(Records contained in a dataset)

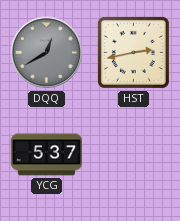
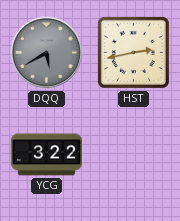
DQQ: 12:40 -> 5:40
YCG: 5:37 -> 3:22
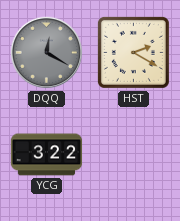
DQQ: 5:40 -> 12:20
HST: 2:43 -> 2:20
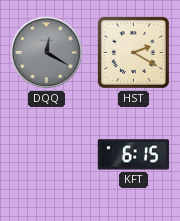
YCG: 3:22 -> none
KFT: none -> 6:15
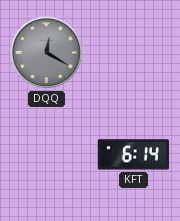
HST: 2:20 -> none
KFT: 6:15 -> 6:14
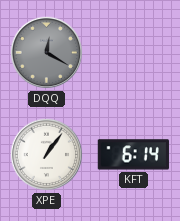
XPE: none -> 1:06
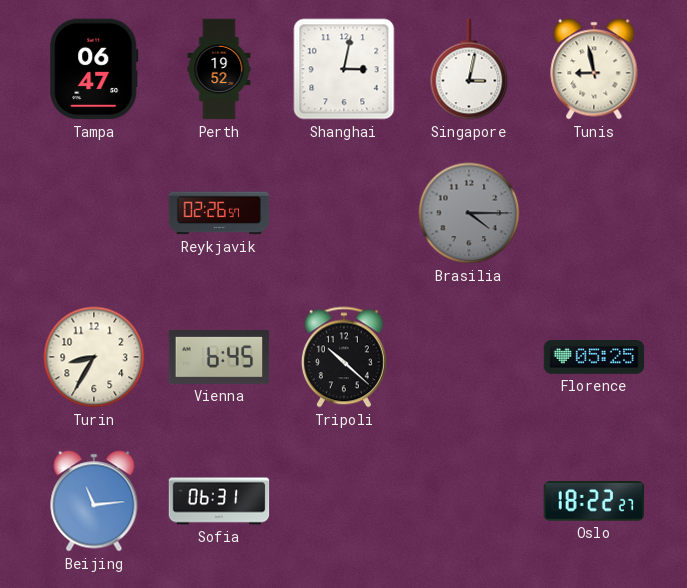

What needs to be done: Begin at the line that contains "DQQ: 5:40 -> 12:20" and stop after the last line, putting these lines into a Markdown table with a numbered Row column and a Text column that holds each line. Skip blank lines, and leave the pictures out of the table.

The result:
| Row | Text |
|---|---|
| 1 | DQQ: 5:40 -> 12:20 |
| 2 | HST: 2:43 -> 2:20 |
| 3 | YCG: 3:22 -> none |
| 4 | KFT: none -> 6:15 |
| 5 | HST: 2:20 -> none |
| 6 | KFT: 6:15 -> 6:14 |
| 7 | XPE: none -> 1:06 |